#### [THE INPUT]
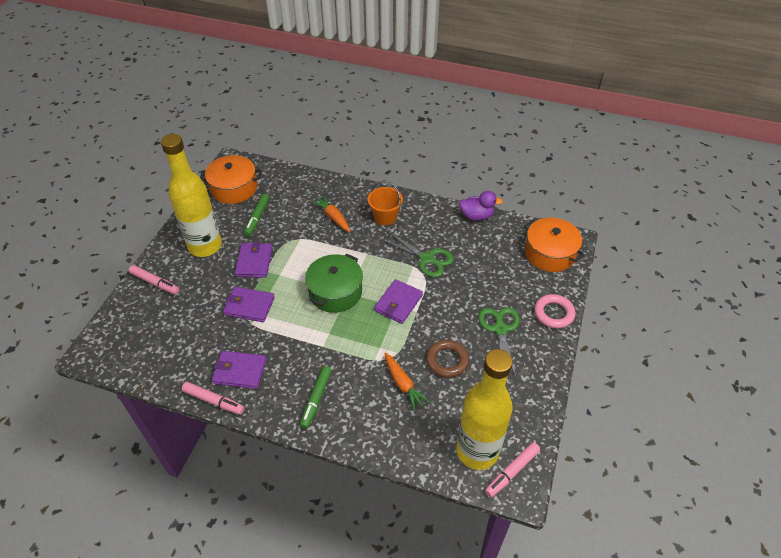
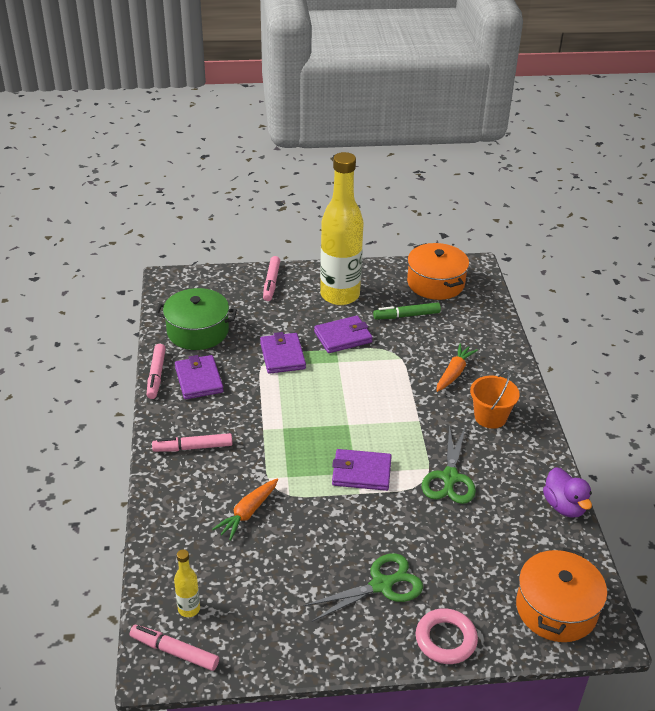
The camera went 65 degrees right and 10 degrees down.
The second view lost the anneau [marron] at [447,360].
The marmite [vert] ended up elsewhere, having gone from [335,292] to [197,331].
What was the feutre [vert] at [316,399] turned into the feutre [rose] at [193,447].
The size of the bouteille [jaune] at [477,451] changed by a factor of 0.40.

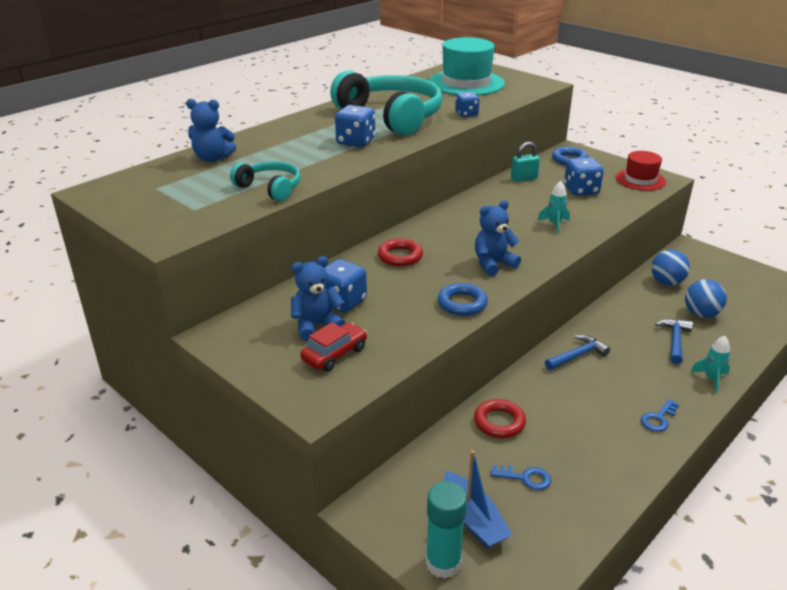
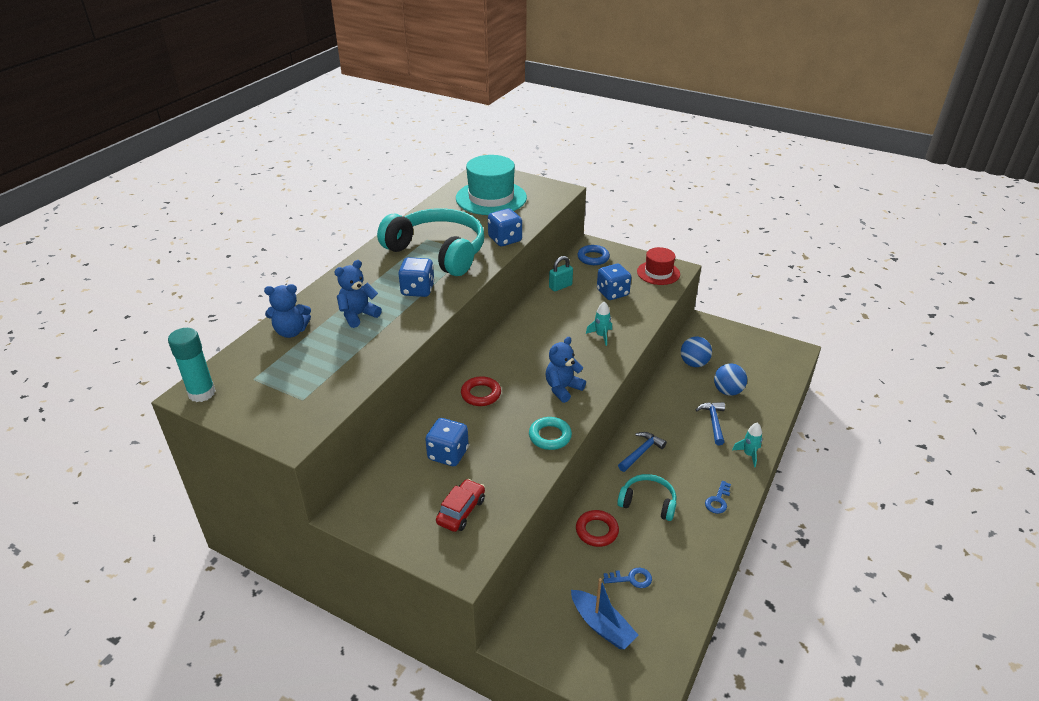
The camera went 15 degrees left and 5 degrees up.
The casque audio [turquoise] ended up elsewhere, having gone from [270,188] to [648,502].
The ours en peluche [bleu] ended up elsewhere, having gone from [316,326] to [358,315].
The bâton de colle [turquoise] ended up elsewhere, having gone from [443,563] to [202,393].
What was the anneau [bleu] at [462,303] turned into the anneau [turquoise] at [550,436].
The size of the dé [bleu] at [466,114] changed by a factor of 1.51.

#### [WHAT THE EXERCISE ASKS]
Reproduce word for word the lines from the line with "What was the feutre" to the end of the entries above, both included, but leave the pictures out.

#### [WRITTEN SOLUTION]
What was the feutre [vert] at [316,399] turned into the feutre [rose] at [193,447].
The size of the bouteille [jaune] at [477,451] changed by a factor of 0.40.

The camera went 15 degrees left and 5 degrees up.
The casque audio [turquoise] ended up elsewhere, having gone from [270,188] to [648,502].
The ours en peluche [bleu] ended up elsewhere, having gone from [316,326] to [358,315].
The bâton de colle [turquoise] ended up elsewhere, having gone from [443,563] to [202,393].
What was the anneau [bleu] at [462,303] turned into the anneau [turquoise] at [550,436].
The size of the dé [bleu] at [466,114] changed by a factor of 1.51.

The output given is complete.